#### [TASK PROMPT]
Show all lines of the listing that contain the word "strawberry".

#### [DATA FOR THIS EXERCISE]
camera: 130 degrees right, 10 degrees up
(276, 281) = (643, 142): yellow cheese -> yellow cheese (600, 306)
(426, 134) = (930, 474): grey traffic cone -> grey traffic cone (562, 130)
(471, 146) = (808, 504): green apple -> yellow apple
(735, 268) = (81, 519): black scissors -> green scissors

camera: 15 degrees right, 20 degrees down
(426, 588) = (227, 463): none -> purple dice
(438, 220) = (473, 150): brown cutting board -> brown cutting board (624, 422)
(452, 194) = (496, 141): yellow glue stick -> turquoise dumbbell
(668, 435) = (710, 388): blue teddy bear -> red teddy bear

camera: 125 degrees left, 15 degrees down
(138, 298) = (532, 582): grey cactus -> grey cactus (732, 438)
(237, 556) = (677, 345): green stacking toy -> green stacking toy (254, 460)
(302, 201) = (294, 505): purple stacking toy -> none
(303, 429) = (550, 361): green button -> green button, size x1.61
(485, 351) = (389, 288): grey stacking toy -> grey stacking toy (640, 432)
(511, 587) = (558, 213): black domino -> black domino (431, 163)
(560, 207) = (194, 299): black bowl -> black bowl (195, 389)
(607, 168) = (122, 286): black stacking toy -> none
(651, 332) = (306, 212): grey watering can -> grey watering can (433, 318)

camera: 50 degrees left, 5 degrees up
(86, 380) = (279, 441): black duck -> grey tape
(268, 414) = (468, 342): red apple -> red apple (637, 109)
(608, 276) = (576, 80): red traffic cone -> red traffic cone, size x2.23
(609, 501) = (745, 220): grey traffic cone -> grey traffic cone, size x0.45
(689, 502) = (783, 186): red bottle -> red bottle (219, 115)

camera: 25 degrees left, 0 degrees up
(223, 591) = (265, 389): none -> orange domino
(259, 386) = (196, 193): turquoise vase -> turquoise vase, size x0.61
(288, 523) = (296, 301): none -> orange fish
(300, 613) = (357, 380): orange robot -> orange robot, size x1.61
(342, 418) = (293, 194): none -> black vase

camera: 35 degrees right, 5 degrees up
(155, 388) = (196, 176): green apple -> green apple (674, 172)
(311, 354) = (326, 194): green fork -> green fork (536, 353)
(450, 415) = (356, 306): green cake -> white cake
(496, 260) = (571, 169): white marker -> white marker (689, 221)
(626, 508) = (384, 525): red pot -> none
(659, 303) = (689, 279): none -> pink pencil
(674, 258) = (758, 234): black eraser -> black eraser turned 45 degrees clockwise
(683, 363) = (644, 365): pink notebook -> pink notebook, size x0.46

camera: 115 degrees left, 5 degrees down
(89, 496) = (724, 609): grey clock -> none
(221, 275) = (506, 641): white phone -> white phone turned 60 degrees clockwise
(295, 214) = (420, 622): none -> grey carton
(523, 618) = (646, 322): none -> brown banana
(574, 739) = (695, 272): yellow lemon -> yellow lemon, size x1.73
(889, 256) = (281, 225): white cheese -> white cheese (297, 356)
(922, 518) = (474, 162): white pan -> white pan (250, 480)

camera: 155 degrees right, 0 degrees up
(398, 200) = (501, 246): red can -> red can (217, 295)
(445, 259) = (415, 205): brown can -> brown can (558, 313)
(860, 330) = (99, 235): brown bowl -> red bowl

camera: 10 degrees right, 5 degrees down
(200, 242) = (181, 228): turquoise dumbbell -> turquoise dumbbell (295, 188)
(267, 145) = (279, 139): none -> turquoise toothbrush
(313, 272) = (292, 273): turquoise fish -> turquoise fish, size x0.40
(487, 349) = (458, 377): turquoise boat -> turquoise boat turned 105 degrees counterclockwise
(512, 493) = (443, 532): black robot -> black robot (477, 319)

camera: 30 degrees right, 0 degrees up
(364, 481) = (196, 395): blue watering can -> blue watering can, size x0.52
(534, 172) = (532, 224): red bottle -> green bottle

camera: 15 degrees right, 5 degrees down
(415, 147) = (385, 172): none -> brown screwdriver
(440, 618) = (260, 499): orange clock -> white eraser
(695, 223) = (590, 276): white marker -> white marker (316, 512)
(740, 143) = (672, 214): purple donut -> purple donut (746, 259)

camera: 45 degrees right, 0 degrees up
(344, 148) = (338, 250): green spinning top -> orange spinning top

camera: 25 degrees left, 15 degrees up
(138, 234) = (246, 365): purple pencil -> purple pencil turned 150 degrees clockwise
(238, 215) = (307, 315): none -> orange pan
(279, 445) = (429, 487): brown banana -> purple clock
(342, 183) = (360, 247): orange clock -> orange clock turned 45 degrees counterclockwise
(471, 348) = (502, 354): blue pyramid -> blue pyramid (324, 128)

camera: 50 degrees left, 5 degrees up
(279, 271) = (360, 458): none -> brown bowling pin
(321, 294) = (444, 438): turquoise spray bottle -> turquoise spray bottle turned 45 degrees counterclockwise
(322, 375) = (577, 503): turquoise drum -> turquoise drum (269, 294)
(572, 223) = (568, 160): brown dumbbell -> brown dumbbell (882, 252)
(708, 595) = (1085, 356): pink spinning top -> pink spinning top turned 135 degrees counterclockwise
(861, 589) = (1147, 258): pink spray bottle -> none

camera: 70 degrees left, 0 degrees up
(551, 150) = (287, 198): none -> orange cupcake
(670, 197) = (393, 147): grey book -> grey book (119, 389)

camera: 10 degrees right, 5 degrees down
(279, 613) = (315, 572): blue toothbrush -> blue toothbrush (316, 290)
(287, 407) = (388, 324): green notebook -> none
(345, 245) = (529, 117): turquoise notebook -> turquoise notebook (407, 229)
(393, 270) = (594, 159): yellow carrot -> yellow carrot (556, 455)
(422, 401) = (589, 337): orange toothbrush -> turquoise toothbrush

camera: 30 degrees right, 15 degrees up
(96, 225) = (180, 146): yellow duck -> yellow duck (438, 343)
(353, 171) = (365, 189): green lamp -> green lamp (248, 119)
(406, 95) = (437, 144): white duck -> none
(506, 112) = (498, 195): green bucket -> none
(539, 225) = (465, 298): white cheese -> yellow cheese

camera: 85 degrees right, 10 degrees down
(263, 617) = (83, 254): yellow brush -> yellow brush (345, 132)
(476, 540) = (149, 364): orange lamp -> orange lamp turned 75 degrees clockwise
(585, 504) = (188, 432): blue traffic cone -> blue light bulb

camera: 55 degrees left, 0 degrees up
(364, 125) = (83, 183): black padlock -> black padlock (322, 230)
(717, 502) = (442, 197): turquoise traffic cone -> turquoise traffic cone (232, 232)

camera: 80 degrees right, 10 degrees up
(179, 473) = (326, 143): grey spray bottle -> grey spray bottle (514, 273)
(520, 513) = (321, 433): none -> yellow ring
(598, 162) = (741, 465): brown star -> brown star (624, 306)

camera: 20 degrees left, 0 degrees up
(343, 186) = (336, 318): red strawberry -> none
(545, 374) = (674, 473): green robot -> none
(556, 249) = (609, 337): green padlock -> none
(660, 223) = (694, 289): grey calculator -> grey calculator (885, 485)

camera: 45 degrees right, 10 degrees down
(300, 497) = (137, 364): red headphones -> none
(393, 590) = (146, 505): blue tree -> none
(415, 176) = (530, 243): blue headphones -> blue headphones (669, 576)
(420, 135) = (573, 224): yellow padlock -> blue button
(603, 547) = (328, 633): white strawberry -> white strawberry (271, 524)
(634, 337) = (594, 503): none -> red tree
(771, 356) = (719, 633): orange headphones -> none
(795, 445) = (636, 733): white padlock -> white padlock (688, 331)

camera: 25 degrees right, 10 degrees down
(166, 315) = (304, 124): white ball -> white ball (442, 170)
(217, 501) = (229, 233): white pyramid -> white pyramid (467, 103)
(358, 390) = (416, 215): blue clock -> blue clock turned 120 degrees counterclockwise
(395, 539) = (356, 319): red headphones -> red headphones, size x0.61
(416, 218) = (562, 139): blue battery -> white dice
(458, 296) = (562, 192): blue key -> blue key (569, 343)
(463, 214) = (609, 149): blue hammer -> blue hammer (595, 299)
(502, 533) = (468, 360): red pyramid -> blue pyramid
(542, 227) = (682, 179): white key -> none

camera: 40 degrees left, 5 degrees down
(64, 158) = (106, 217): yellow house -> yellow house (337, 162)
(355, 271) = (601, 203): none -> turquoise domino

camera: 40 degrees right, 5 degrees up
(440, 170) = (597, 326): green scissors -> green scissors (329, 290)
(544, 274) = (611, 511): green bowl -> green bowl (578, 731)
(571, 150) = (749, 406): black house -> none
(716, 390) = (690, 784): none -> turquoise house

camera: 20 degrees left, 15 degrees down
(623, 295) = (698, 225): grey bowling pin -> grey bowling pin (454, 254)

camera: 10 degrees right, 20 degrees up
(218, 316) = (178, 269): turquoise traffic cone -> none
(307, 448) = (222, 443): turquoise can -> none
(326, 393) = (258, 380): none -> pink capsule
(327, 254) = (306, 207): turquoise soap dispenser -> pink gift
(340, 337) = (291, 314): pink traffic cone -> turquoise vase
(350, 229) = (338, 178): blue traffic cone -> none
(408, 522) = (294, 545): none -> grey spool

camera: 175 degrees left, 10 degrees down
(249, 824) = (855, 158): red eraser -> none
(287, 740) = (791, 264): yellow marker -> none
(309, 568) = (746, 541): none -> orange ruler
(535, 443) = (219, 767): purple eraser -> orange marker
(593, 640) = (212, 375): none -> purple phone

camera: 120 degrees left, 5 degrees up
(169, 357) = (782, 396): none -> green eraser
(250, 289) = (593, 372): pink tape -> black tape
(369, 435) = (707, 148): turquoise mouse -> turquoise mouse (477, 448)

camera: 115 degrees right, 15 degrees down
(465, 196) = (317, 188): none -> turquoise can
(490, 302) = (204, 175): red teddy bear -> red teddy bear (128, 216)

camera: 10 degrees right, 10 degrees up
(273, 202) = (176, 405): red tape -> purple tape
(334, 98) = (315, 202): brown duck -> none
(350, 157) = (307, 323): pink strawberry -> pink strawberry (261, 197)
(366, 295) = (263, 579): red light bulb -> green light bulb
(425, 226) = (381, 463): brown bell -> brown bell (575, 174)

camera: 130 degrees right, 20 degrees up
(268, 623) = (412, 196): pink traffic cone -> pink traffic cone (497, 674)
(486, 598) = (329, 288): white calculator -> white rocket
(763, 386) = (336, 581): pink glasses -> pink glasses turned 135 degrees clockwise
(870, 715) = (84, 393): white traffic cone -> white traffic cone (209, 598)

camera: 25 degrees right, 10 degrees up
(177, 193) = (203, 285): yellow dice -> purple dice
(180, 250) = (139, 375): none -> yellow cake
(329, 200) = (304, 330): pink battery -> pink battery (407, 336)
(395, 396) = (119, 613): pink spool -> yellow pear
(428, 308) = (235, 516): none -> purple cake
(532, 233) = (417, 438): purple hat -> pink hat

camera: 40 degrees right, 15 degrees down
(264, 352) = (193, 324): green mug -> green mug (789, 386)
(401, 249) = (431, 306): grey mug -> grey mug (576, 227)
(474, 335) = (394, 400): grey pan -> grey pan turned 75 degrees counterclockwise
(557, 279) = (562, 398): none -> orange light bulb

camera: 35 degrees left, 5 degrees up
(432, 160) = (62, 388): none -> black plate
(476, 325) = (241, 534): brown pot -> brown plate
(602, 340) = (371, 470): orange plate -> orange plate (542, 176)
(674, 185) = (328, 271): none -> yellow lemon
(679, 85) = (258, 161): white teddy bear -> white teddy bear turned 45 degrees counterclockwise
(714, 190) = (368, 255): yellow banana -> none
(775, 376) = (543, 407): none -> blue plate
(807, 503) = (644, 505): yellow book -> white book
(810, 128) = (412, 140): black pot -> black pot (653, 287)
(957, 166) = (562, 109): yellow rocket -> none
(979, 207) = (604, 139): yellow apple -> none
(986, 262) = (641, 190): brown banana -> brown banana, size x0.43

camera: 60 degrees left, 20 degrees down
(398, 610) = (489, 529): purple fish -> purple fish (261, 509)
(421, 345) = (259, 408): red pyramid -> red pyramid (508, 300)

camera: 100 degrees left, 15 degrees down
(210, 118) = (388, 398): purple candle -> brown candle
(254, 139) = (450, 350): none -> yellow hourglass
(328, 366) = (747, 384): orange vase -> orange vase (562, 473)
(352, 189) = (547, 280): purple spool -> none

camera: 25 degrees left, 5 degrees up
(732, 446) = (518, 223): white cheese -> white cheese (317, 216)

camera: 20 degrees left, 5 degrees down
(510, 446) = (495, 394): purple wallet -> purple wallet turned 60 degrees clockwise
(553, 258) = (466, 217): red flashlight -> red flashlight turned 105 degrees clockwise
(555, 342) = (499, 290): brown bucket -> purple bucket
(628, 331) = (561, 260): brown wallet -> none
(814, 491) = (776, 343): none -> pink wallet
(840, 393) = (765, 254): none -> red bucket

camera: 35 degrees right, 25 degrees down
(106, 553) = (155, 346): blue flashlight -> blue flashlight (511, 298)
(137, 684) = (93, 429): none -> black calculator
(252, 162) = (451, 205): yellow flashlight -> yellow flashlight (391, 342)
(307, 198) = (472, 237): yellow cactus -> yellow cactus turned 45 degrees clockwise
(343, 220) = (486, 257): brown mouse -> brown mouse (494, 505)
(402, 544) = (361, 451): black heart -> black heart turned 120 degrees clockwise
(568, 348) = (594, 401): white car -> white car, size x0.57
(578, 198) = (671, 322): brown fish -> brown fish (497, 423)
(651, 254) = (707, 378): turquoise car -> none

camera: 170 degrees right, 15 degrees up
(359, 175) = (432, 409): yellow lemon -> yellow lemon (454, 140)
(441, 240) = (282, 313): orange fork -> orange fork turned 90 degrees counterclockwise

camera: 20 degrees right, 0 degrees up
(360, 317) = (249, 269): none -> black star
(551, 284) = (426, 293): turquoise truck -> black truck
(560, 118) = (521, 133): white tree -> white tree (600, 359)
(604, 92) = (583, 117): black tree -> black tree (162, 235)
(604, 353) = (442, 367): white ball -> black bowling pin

#### [EXERCISE ANSWER]
(343, 186) = (336, 318): red strawberry -> none
(603, 547) = (328, 633): white strawberry -> white strawberry (271, 524)
(350, 157) = (307, 323): pink strawberry -> pink strawberry (261, 197)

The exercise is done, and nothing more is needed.